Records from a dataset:
◇ ◇ ◇ ◇ ◇ ◇ ◇

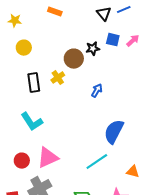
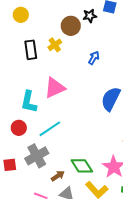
cyan L-shape: (32, 122) -> (29, 102), moved, turned 45
pink triangle: (48, 158) -> (55, 88), moved
cyan line: (97, 162) -> (50, 129), moved

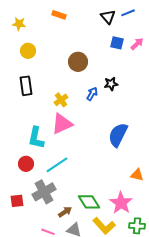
black star: (90, 16) -> (111, 84), moved
yellow cross: (55, 45) -> (61, 100), moved
black rectangle: (31, 50) -> (26, 86), moved
blue arrow: (94, 58) -> (92, 94), moved

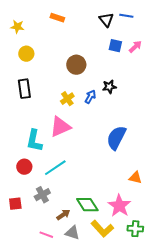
blue line: (128, 13) -> (126, 16), turned 32
yellow cross: (61, 100) -> (67, 99), moved
gray cross: (44, 192) -> (42, 195), size x0.7

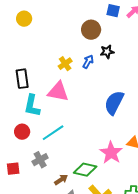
brown circle: (76, 65) -> (91, 30), moved
black rectangle: (24, 89) -> (22, 79), moved
pink triangle: (60, 127) -> (58, 92), turned 35
green diamond: (87, 205) -> (85, 170), turned -45
pink star: (119, 206) -> (111, 153), moved

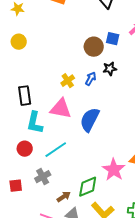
blue square: (113, 11) -> (113, 39), moved
yellow circle: (24, 19) -> (19, 42), moved
blue semicircle: (114, 103) -> (90, 120), moved
green diamond: (85, 170) -> (88, 187), turned -35

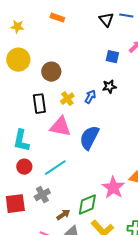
yellow circle: (19, 42) -> (18, 60), size x1.5
brown circle: (94, 47) -> (51, 72), moved
black rectangle: (25, 96) -> (39, 104), moved
cyan L-shape: (35, 123) -> (21, 141), moved
red square: (16, 186) -> (15, 204), size x1.5

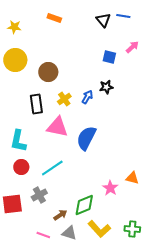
pink star: (113, 188) -> (110, 188), size x0.7

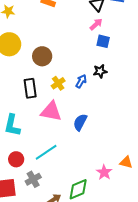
pink arrow: (132, 47) -> (96, 24), moved
blue semicircle: (86, 138) -> (80, 122), size x0.7
red circle: (21, 167) -> (16, 159), moved

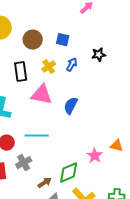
blue square: (103, 41) -> (63, 40), moved
black star: (100, 71) -> (99, 55), moved
cyan line: (46, 152) -> (37, 136), turned 35

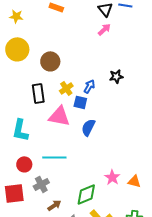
blue square: (63, 40) -> (80, 102), moved
orange triangle: (117, 146) -> (134, 181), moved
brown arrow: (45, 183) -> (54, 205), moved

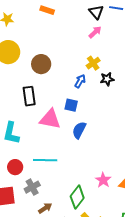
blue arrow: (89, 86) -> (80, 81), moved
yellow cross: (66, 88) -> (93, 63), moved
green diamond: (86, 194) -> (77, 197), turned -30

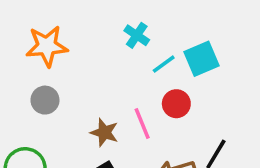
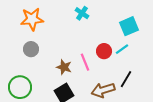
cyan square: (202, 59) -> (129, 26), moved
cyan line: (164, 64) -> (122, 49), moved

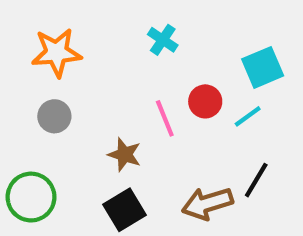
red circle: (104, 51) -> (205, 101), moved
pink line: (85, 62) -> (165, 118), moved

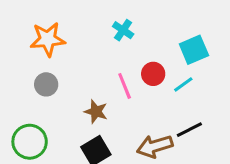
black line: (256, 180) -> (189, 130), turned 32

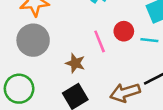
gray circle: (46, 84) -> (33, 40), size x1.6
cyan line: (183, 84) -> (149, 40), turned 42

◇ ◇ ◇ ◇ ◇ ◇ ◇

Exercise brief:
Using the data above, give again exactly the lines starting at the one holding "red circle: (21, 167) -> (16, 159), moved" and ending at the one holding "blue square: (63, 40) -> (80, 102), moved", inclusive, and nothing more. Omit the pictures.

Response box:
red circle: (21, 167) -> (16, 159), moved

blue square: (103, 41) -> (63, 40), moved
black star: (100, 71) -> (99, 55), moved
cyan line: (46, 152) -> (37, 136), turned 35

blue square: (63, 40) -> (80, 102), moved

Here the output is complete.